[What is required]:
The answer is every line in the data below that contains the word "cactus".

[Exercise input]:
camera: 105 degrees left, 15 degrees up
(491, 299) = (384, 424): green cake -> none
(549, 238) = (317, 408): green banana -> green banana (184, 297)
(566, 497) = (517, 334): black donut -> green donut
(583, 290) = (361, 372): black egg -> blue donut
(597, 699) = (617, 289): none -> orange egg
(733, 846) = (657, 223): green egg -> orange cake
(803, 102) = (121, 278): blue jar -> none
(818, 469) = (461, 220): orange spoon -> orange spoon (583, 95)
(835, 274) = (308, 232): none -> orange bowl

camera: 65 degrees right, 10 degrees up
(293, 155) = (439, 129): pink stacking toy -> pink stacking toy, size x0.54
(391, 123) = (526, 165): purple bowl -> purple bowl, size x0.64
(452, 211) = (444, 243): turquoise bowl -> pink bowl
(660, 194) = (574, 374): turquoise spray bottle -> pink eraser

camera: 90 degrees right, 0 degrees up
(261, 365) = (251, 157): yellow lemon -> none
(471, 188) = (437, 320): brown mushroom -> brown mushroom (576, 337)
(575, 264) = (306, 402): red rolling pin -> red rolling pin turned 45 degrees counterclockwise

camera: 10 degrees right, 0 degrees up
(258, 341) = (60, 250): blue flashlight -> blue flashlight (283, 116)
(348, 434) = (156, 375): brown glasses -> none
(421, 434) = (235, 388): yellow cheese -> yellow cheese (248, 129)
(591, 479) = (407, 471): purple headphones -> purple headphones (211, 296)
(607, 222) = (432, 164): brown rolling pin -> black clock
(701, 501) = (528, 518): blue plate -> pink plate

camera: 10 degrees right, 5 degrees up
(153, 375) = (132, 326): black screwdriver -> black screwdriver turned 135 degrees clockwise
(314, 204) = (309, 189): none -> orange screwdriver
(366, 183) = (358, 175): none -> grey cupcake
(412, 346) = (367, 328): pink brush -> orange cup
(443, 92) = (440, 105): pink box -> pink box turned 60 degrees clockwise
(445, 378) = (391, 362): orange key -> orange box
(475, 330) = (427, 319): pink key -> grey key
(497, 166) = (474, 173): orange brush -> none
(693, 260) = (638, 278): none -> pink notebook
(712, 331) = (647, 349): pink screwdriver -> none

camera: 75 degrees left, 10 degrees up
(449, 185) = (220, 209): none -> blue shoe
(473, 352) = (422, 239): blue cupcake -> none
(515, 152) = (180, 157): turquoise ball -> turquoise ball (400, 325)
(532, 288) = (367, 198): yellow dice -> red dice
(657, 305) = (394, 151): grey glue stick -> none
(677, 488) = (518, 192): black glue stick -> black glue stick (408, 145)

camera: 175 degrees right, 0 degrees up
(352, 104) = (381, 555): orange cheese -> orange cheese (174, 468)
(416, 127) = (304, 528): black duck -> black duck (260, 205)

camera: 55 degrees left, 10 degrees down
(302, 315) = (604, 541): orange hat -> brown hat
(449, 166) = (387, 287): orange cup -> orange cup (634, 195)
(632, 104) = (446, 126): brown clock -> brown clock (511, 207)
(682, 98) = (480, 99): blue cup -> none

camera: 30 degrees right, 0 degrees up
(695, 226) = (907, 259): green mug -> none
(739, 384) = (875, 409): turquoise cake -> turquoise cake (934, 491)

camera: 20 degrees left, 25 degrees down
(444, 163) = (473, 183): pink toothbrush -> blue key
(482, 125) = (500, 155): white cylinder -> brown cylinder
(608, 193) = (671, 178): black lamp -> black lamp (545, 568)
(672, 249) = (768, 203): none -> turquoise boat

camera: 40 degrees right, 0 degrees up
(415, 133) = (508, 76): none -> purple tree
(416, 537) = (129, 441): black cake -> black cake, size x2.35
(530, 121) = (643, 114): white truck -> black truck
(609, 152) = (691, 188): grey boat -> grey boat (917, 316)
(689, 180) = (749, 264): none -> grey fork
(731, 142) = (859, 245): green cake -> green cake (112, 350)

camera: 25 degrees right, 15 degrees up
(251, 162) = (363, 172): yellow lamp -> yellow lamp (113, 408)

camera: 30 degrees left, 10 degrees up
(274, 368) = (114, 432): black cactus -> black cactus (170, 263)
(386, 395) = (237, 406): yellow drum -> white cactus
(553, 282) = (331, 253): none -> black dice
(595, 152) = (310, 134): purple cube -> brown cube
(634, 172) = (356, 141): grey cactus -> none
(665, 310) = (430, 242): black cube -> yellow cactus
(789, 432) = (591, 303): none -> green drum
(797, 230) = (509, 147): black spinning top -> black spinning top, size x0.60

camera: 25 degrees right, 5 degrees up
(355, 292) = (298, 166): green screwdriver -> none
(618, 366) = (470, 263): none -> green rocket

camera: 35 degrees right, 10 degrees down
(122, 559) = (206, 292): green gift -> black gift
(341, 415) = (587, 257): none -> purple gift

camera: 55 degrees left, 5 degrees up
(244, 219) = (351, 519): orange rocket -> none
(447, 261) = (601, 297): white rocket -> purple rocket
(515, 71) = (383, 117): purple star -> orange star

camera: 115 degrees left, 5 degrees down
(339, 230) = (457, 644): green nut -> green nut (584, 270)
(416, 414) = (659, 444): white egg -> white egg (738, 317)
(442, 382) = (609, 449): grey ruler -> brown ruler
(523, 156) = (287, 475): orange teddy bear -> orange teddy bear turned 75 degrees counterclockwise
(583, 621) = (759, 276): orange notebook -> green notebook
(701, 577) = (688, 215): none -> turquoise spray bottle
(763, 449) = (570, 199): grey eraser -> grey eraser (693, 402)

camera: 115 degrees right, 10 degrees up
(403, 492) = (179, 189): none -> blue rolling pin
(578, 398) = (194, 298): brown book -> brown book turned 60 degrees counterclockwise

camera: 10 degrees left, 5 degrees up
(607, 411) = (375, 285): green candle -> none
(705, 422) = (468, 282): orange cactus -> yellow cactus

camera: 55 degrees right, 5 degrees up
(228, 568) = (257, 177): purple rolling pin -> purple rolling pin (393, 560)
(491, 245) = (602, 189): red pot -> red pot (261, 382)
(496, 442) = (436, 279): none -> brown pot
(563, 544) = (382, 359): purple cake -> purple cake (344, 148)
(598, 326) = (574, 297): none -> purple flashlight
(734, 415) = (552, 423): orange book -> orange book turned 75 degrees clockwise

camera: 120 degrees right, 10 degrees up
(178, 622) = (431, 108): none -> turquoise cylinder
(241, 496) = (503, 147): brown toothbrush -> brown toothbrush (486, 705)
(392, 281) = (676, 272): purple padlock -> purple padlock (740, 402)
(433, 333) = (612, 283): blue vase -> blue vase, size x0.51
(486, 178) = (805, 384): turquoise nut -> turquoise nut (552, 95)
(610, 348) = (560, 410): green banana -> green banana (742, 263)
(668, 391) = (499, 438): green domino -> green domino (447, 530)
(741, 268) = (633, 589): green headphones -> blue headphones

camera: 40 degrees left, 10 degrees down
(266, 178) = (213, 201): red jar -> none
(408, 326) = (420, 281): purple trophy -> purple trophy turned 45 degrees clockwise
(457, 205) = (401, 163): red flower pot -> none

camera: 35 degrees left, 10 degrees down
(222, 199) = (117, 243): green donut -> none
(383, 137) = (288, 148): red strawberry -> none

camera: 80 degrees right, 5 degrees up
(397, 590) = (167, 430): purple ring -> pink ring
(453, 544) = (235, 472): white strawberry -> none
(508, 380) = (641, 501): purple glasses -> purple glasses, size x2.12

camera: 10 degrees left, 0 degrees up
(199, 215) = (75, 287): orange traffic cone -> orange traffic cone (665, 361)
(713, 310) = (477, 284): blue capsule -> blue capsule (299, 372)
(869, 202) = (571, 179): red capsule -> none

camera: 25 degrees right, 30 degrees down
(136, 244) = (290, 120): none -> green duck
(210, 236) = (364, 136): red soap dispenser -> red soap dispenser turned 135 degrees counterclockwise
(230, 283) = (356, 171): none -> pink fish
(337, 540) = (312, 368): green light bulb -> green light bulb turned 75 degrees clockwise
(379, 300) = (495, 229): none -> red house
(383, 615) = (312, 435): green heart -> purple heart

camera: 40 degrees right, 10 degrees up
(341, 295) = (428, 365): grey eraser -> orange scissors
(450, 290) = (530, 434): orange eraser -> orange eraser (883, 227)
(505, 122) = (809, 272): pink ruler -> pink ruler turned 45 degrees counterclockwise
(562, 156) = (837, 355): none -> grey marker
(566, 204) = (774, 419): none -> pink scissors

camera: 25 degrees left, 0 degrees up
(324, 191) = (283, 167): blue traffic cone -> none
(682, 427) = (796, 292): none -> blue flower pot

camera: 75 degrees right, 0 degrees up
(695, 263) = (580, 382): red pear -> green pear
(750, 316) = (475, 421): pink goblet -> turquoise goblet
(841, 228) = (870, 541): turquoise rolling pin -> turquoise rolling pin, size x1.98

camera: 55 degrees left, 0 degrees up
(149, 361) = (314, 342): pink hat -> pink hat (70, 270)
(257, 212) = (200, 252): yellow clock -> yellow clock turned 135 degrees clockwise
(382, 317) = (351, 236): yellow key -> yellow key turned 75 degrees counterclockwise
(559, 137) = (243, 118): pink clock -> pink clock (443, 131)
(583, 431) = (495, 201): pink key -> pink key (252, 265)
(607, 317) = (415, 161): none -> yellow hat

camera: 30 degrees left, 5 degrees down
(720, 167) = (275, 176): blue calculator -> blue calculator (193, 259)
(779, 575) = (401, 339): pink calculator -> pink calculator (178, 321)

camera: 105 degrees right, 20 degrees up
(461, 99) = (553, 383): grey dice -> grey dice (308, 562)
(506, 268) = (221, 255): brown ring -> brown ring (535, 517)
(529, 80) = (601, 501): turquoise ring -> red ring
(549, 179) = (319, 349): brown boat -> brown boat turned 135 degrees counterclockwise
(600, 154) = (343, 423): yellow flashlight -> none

[Answer to the exercise]:
(274, 368) = (114, 432): black cactus -> black cactus (170, 263)
(386, 395) = (237, 406): yellow drum -> white cactus
(634, 172) = (356, 141): grey cactus -> none
(665, 310) = (430, 242): black cube -> yellow cactus
(705, 422) = (468, 282): orange cactus -> yellow cactus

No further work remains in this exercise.